## EXERCISE REQUIREMENTS
Retype each entry below exactly. Do not carry any image over.

## Closed vertex rings
------------------------------------

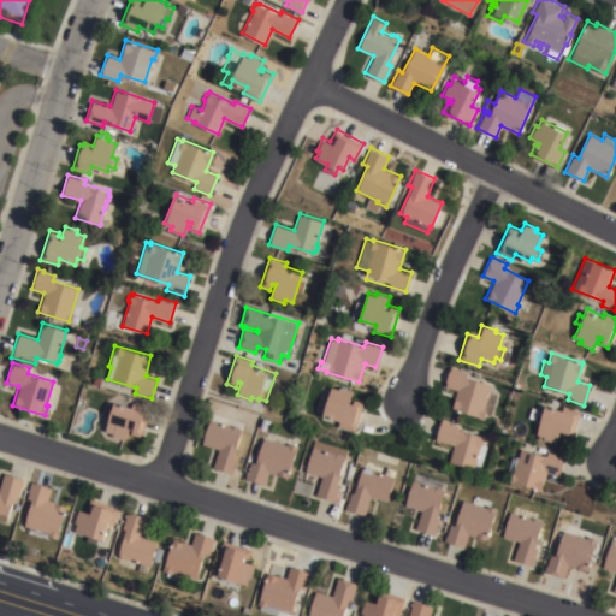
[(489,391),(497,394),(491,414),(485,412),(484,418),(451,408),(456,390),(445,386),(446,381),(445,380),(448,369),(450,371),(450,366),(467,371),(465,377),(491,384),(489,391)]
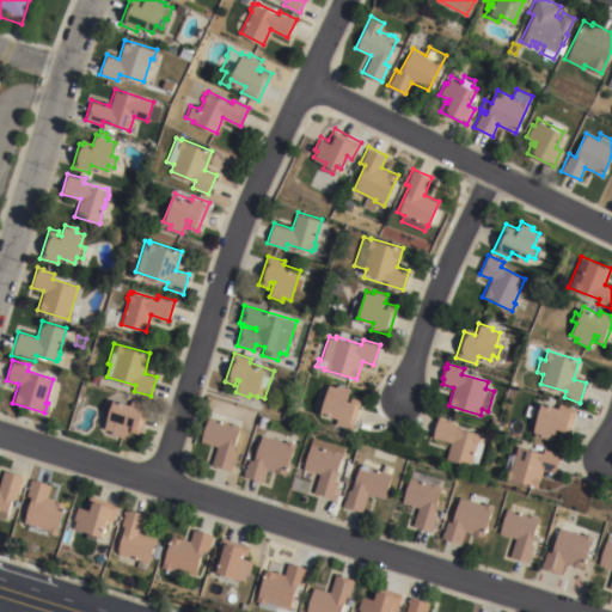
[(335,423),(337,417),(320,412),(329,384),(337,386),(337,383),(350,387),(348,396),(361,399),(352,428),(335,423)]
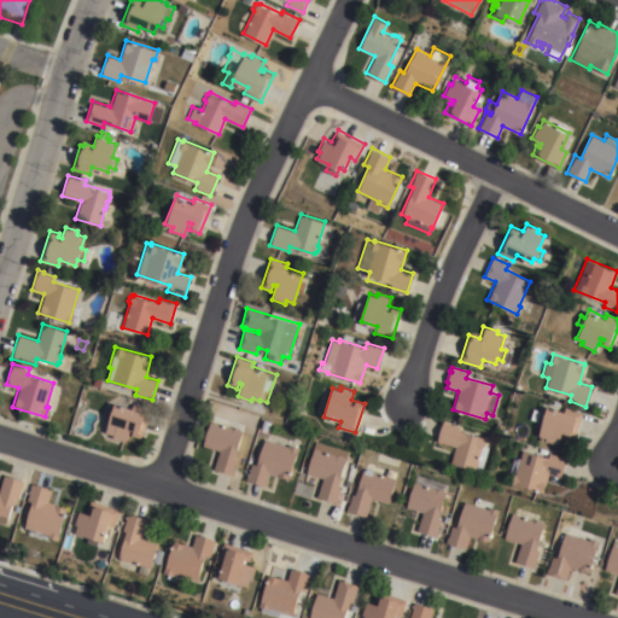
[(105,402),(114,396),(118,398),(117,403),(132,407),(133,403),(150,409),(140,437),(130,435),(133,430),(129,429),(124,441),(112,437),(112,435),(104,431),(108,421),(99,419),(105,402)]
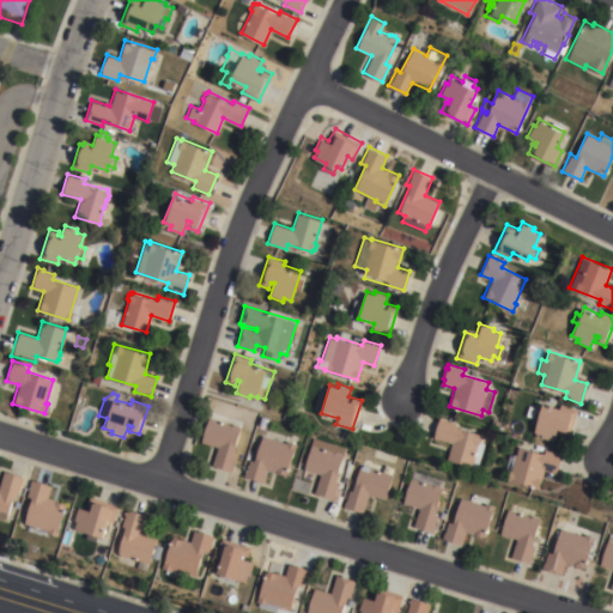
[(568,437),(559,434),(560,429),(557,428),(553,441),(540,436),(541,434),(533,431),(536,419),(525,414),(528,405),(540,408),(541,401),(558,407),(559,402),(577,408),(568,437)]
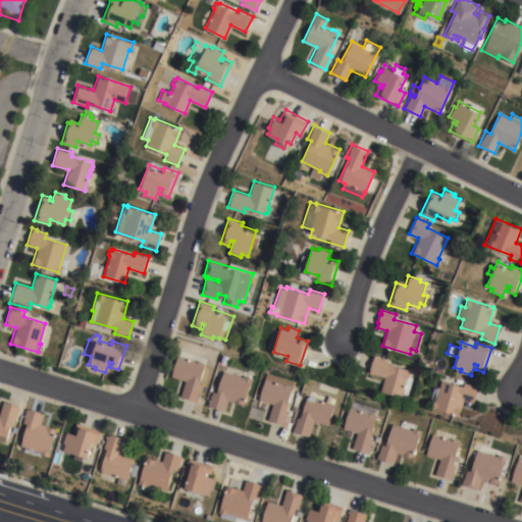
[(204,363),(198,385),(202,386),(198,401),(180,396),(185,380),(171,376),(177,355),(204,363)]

------------------------------------

## EXERCISE ANSWER
[(489,391),(497,394),(491,414),(485,412),(484,418),(451,408),(456,390),(445,386),(446,381),(445,380),(448,369),(450,371),(450,366),(467,371),(465,377),(491,384),(489,391)]
[(335,423),(337,417),(320,412),(329,384),(337,386),(337,383),(350,387),(348,396),(361,399),(352,428),(335,423)]
[(105,402),(114,396),(118,398),(117,403),(132,407),(133,403),(150,409),(140,437),(130,435),(133,430),(129,429),(124,441),(112,437),(112,435),(104,431),(108,421),(99,419),(105,402)]
[(568,437),(559,434),(560,429),(557,428),(553,441),(540,436),(541,434),(533,431),(536,419),(525,414),(528,405),(540,408),(541,401),(558,407),(559,402),(577,408),(568,437)]
[(204,363),(198,385),(202,386),(198,401),(180,396),(185,380),(171,376),(177,355),(204,363)]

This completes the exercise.